TASK PROMPT: Pick out each line in these entries that contains the string "VBUS".

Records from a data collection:
--*--

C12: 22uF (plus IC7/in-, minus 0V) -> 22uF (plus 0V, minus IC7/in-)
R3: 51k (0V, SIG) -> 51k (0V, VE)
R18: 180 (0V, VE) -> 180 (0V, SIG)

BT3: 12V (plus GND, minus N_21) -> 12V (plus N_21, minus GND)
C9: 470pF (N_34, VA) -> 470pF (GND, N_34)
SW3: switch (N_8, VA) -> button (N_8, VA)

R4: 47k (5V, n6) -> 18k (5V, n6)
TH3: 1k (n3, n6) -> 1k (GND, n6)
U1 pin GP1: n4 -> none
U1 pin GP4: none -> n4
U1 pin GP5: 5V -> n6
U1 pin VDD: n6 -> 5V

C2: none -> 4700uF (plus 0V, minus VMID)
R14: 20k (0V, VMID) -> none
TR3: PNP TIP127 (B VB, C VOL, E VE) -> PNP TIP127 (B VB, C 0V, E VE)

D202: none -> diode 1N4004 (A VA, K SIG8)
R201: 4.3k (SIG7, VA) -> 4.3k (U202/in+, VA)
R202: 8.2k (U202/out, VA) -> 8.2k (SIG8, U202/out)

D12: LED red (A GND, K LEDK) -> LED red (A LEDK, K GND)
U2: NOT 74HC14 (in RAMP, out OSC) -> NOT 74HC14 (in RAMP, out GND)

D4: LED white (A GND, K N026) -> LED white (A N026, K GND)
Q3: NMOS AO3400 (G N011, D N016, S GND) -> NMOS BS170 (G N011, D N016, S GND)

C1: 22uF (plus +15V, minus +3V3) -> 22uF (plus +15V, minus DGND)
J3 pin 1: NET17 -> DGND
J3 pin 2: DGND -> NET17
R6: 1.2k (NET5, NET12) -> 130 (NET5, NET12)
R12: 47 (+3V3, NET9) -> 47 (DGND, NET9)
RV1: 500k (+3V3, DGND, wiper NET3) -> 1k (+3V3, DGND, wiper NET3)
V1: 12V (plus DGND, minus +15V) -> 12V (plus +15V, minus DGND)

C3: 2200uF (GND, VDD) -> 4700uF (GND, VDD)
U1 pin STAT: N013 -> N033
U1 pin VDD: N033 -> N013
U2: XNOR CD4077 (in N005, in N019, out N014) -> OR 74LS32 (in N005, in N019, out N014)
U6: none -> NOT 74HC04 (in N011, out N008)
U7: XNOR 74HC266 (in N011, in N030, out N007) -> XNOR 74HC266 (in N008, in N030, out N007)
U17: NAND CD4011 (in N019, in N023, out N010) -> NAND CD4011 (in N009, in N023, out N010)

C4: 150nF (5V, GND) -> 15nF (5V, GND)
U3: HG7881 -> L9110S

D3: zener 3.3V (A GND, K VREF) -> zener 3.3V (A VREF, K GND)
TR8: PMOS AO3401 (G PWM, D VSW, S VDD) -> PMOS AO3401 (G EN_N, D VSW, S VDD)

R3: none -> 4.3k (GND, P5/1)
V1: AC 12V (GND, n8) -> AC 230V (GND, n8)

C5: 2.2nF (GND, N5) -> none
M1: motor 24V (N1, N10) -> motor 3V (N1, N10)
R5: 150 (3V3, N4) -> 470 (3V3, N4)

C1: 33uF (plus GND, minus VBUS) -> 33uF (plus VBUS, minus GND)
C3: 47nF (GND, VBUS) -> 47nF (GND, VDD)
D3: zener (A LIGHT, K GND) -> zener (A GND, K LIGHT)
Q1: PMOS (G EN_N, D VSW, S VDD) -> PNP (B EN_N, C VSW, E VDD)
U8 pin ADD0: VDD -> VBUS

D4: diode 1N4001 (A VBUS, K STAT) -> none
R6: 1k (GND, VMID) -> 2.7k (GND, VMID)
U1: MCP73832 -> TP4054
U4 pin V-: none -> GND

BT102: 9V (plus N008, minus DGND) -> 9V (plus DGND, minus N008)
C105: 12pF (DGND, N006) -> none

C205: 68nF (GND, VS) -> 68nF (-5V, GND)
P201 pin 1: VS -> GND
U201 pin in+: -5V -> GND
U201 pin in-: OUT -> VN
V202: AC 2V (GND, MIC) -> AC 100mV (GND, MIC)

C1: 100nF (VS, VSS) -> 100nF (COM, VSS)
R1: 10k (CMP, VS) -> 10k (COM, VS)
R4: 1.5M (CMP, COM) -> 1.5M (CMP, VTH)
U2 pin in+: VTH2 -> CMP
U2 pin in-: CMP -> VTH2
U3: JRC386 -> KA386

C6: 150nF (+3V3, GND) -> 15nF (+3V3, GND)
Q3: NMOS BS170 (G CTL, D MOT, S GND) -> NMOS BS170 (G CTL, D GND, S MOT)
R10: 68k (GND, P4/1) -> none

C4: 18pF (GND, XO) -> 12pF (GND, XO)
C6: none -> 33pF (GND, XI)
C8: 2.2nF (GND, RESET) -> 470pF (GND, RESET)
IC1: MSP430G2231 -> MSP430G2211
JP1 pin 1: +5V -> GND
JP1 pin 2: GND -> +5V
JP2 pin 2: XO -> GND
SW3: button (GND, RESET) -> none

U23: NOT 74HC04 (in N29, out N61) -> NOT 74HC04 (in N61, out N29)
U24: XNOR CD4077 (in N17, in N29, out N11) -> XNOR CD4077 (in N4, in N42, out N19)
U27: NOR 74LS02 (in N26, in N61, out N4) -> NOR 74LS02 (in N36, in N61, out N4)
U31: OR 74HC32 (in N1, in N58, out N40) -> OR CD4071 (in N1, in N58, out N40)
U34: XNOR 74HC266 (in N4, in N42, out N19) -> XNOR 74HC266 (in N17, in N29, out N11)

--*--

RESULT OF THIS EXERCISE:
C1: 33uF (plus GND, minus VBUS) -> 33uF (plus VBUS, minus GND)
C3: 47nF (GND, VBUS) -> 47nF (GND, VDD)
U8 pin ADD0: VDD -> VBUS
D4: diode 1N4001 (A VBUS, K STAT) -> none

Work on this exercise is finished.